Convert the material below into a JSON list of strings, one string per line, skipping blank lines. Leave the picture lines out of the list.

+++++

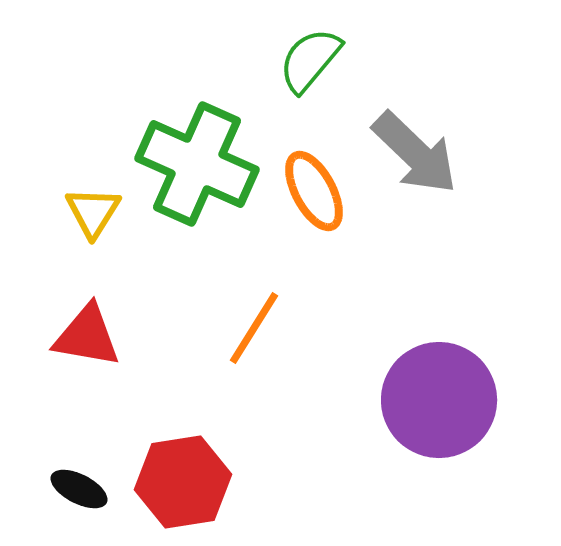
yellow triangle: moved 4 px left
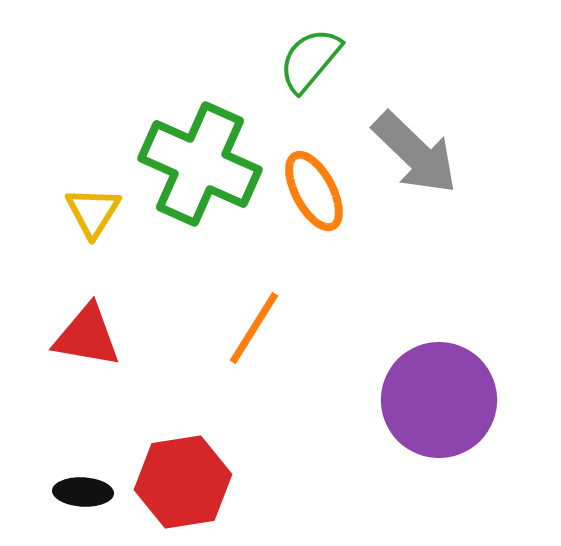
green cross: moved 3 px right
black ellipse: moved 4 px right, 3 px down; rotated 24 degrees counterclockwise
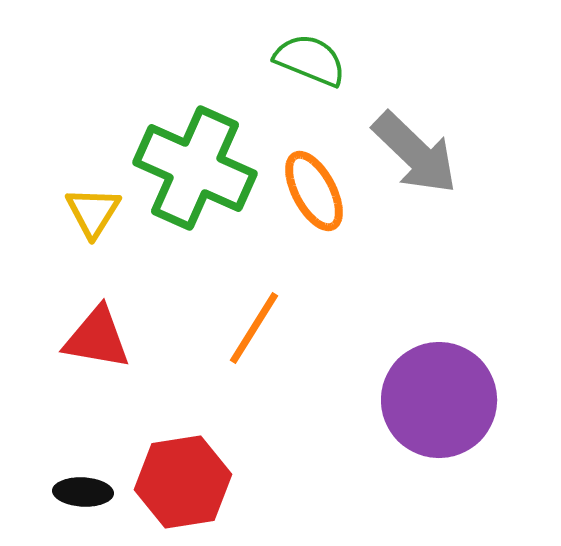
green semicircle: rotated 72 degrees clockwise
green cross: moved 5 px left, 4 px down
red triangle: moved 10 px right, 2 px down
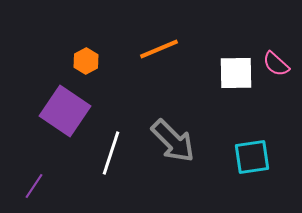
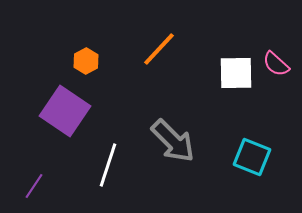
orange line: rotated 24 degrees counterclockwise
white line: moved 3 px left, 12 px down
cyan square: rotated 30 degrees clockwise
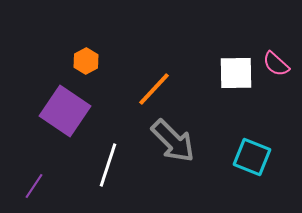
orange line: moved 5 px left, 40 px down
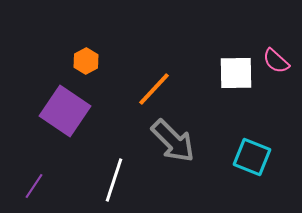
pink semicircle: moved 3 px up
white line: moved 6 px right, 15 px down
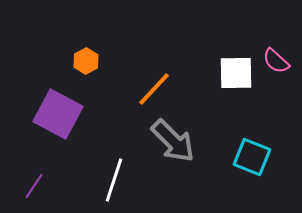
purple square: moved 7 px left, 3 px down; rotated 6 degrees counterclockwise
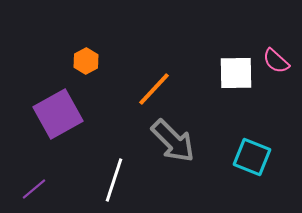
purple square: rotated 33 degrees clockwise
purple line: moved 3 px down; rotated 16 degrees clockwise
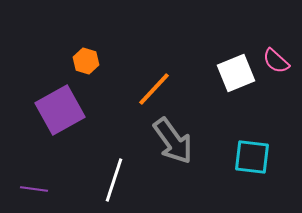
orange hexagon: rotated 15 degrees counterclockwise
white square: rotated 21 degrees counterclockwise
purple square: moved 2 px right, 4 px up
gray arrow: rotated 9 degrees clockwise
cyan square: rotated 15 degrees counterclockwise
purple line: rotated 48 degrees clockwise
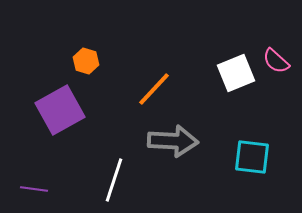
gray arrow: rotated 51 degrees counterclockwise
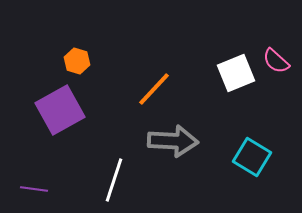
orange hexagon: moved 9 px left
cyan square: rotated 24 degrees clockwise
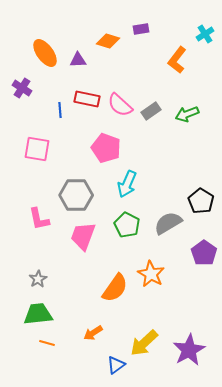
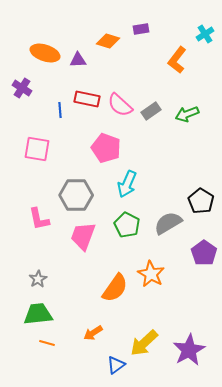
orange ellipse: rotated 36 degrees counterclockwise
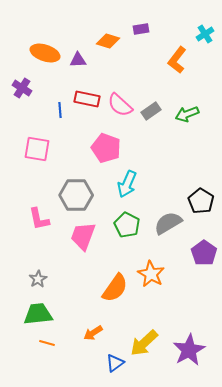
blue triangle: moved 1 px left, 2 px up
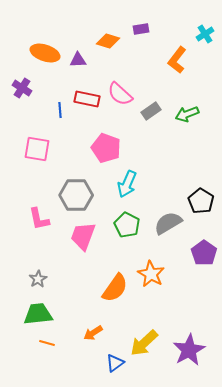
pink semicircle: moved 11 px up
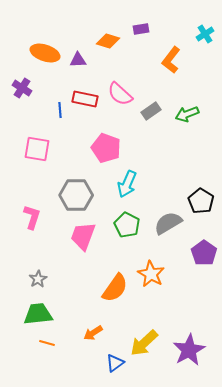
orange L-shape: moved 6 px left
red rectangle: moved 2 px left
pink L-shape: moved 7 px left, 2 px up; rotated 150 degrees counterclockwise
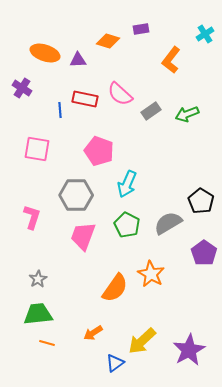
pink pentagon: moved 7 px left, 3 px down
yellow arrow: moved 2 px left, 2 px up
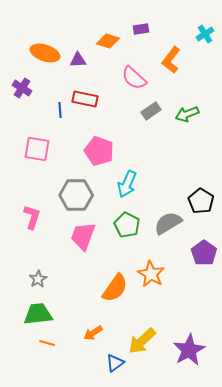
pink semicircle: moved 14 px right, 16 px up
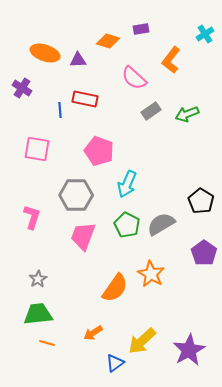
gray semicircle: moved 7 px left, 1 px down
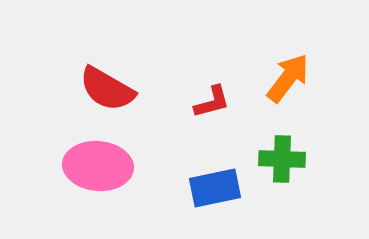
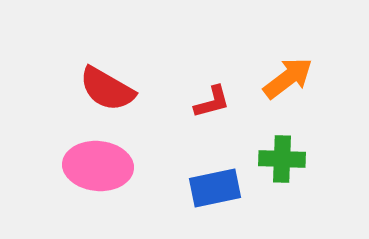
orange arrow: rotated 16 degrees clockwise
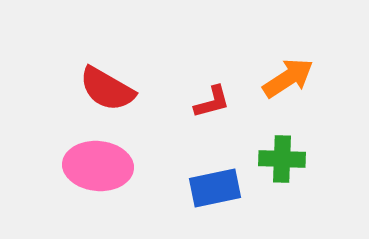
orange arrow: rotated 4 degrees clockwise
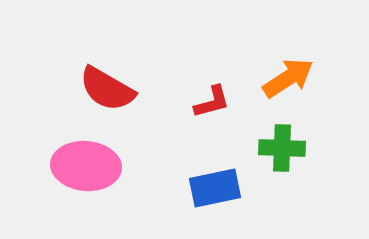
green cross: moved 11 px up
pink ellipse: moved 12 px left
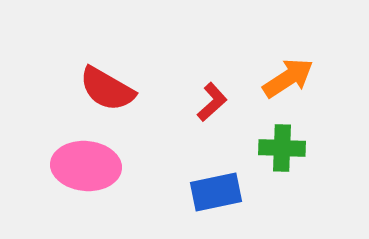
red L-shape: rotated 27 degrees counterclockwise
blue rectangle: moved 1 px right, 4 px down
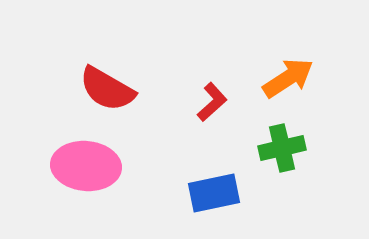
green cross: rotated 15 degrees counterclockwise
blue rectangle: moved 2 px left, 1 px down
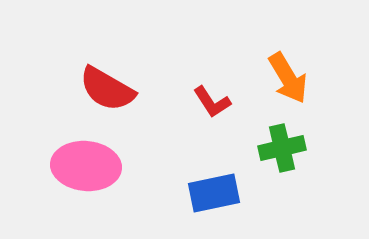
orange arrow: rotated 92 degrees clockwise
red L-shape: rotated 99 degrees clockwise
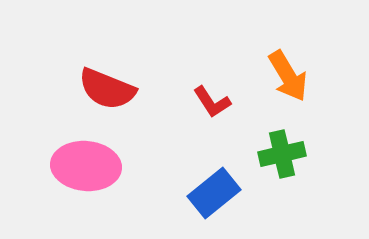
orange arrow: moved 2 px up
red semicircle: rotated 8 degrees counterclockwise
green cross: moved 6 px down
blue rectangle: rotated 27 degrees counterclockwise
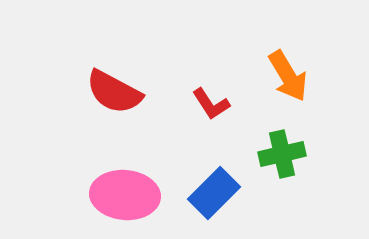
red semicircle: moved 7 px right, 3 px down; rotated 6 degrees clockwise
red L-shape: moved 1 px left, 2 px down
pink ellipse: moved 39 px right, 29 px down
blue rectangle: rotated 6 degrees counterclockwise
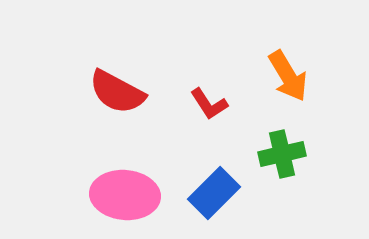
red semicircle: moved 3 px right
red L-shape: moved 2 px left
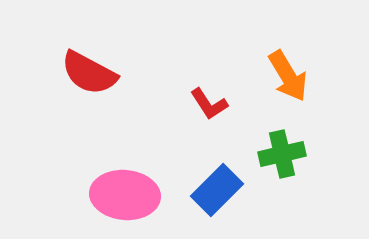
red semicircle: moved 28 px left, 19 px up
blue rectangle: moved 3 px right, 3 px up
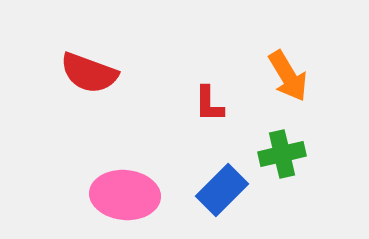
red semicircle: rotated 8 degrees counterclockwise
red L-shape: rotated 33 degrees clockwise
blue rectangle: moved 5 px right
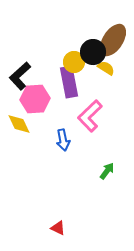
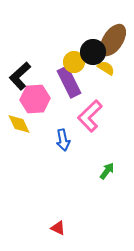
purple rectangle: rotated 16 degrees counterclockwise
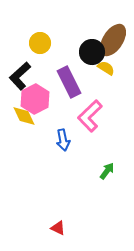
black circle: moved 1 px left
yellow circle: moved 34 px left, 19 px up
pink hexagon: rotated 24 degrees counterclockwise
yellow diamond: moved 5 px right, 8 px up
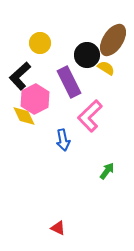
black circle: moved 5 px left, 3 px down
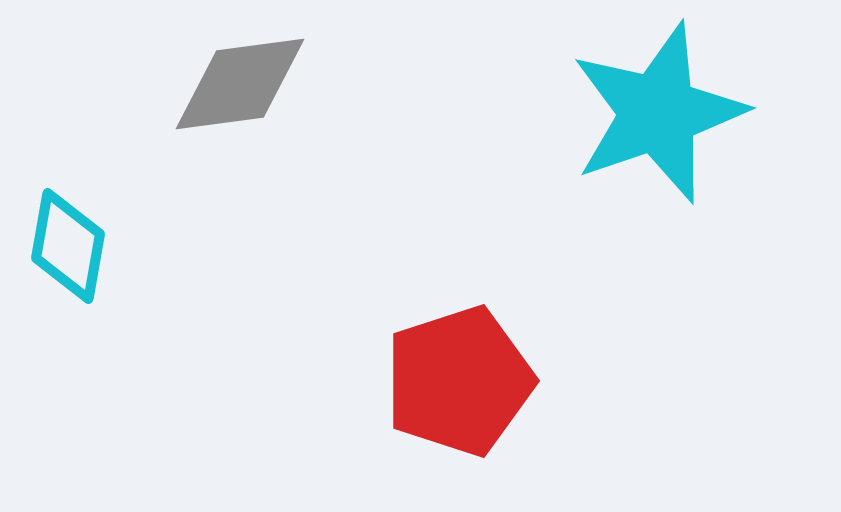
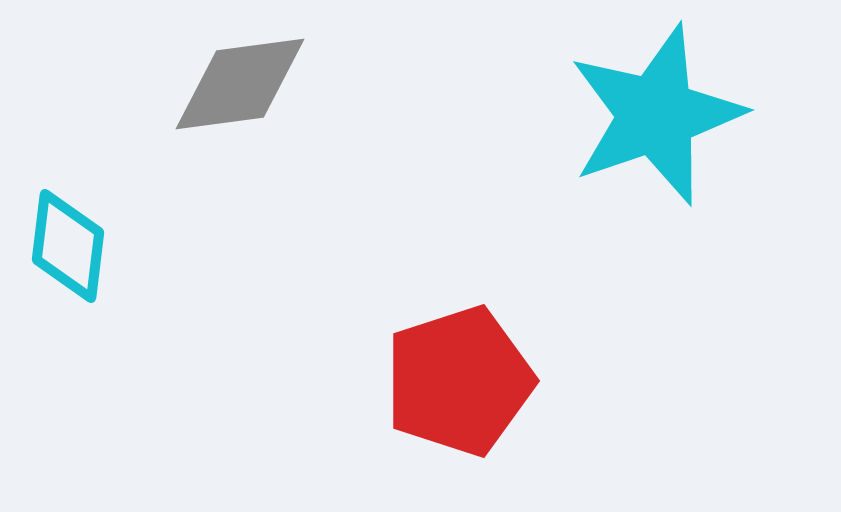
cyan star: moved 2 px left, 2 px down
cyan diamond: rotated 3 degrees counterclockwise
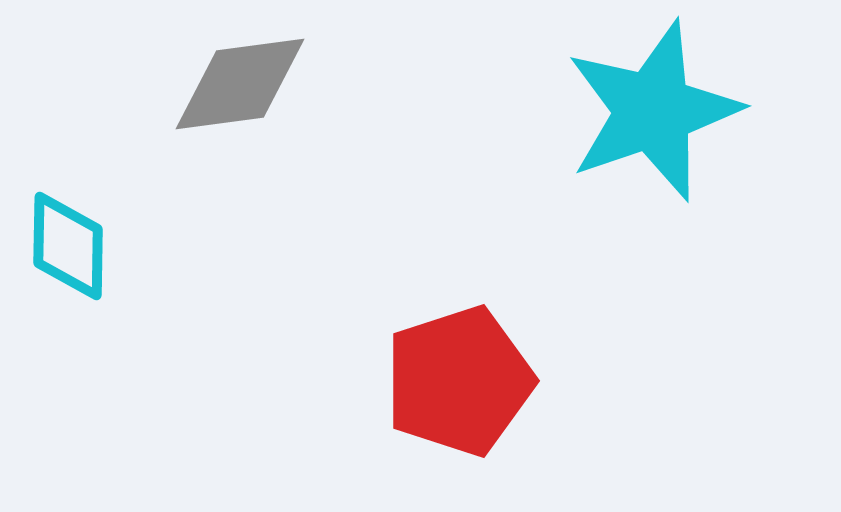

+++++

- **RESULT FOR THIS EXERCISE**
[
  "yellow triangle: moved 4 px left",
  "green cross: moved 3 px right",
  "black ellipse: moved 4 px right, 3 px down; rotated 24 degrees counterclockwise",
  "green semicircle: rotated 72 degrees clockwise",
  "green cross: moved 5 px left, 4 px down",
  "red triangle: moved 10 px right, 2 px down",
  "orange line: rotated 24 degrees counterclockwise",
  "white line: moved 3 px left, 12 px down",
  "cyan square: rotated 30 degrees clockwise",
  "orange line: moved 5 px left, 40 px down",
  "pink semicircle: moved 3 px up",
  "white line: moved 6 px right, 15 px down",
  "purple square: moved 7 px left, 3 px down; rotated 6 degrees counterclockwise",
  "purple square: rotated 33 degrees clockwise",
  "purple line: moved 3 px down; rotated 16 degrees clockwise",
  "orange hexagon: rotated 15 degrees counterclockwise",
  "white square: rotated 21 degrees counterclockwise",
  "purple square: moved 2 px right, 4 px up",
  "gray arrow: rotated 9 degrees clockwise",
  "cyan square: rotated 15 degrees counterclockwise",
  "purple line: rotated 48 degrees clockwise",
  "gray arrow: rotated 51 degrees counterclockwise",
  "orange hexagon: moved 9 px left",
  "cyan square: rotated 24 degrees clockwise",
  "orange ellipse: rotated 36 degrees counterclockwise",
  "blue triangle: moved 1 px left, 2 px up",
  "pink semicircle: moved 11 px up",
  "orange L-shape: moved 6 px left",
  "red rectangle: moved 2 px left",
  "pink L-shape: moved 7 px left, 2 px up; rotated 150 degrees counterclockwise",
  "pink pentagon: moved 7 px left, 3 px down",
  "yellow arrow: moved 2 px left, 2 px up",
  "pink semicircle: moved 14 px right, 16 px up",
  "gray semicircle: moved 7 px left, 1 px down",
  "orange arrow: rotated 16 degrees clockwise",
  "orange arrow: rotated 4 degrees clockwise",
  "green cross: moved 11 px up",
  "pink ellipse: moved 12 px left",
  "red L-shape: rotated 27 degrees counterclockwise",
  "blue rectangle: moved 1 px right, 4 px down",
  "green cross: rotated 15 degrees counterclockwise",
  "blue rectangle: moved 2 px left, 1 px down",
  "orange arrow: rotated 92 degrees clockwise",
  "red L-shape: rotated 99 degrees clockwise",
  "orange arrow: moved 2 px up",
  "red semicircle: rotated 8 degrees counterclockwise",
  "green cross: moved 6 px down",
  "blue rectangle: rotated 27 degrees counterclockwise",
  "red semicircle: moved 7 px right, 3 px down; rotated 6 degrees clockwise",
  "red L-shape: moved 1 px left, 2 px down",
  "pink ellipse: moved 39 px right, 29 px down",
  "blue rectangle: rotated 6 degrees counterclockwise",
  "red semicircle: moved 3 px right",
  "red L-shape: moved 2 px left",
  "red semicircle: moved 28 px left, 19 px up",
  "blue rectangle: moved 3 px right, 3 px up",
  "red semicircle: rotated 8 degrees counterclockwise",
  "red L-shape: rotated 33 degrees clockwise",
  "blue rectangle: moved 5 px right",
  "purple rectangle: rotated 16 degrees counterclockwise",
  "black circle: moved 1 px left",
  "yellow circle: moved 34 px left, 19 px up",
  "pink hexagon: rotated 24 degrees counterclockwise",
  "yellow diamond: moved 5 px right, 8 px up",
  "black circle: moved 5 px left, 3 px down",
  "cyan star: moved 2 px left, 2 px down",
  "cyan diamond: rotated 3 degrees counterclockwise"
]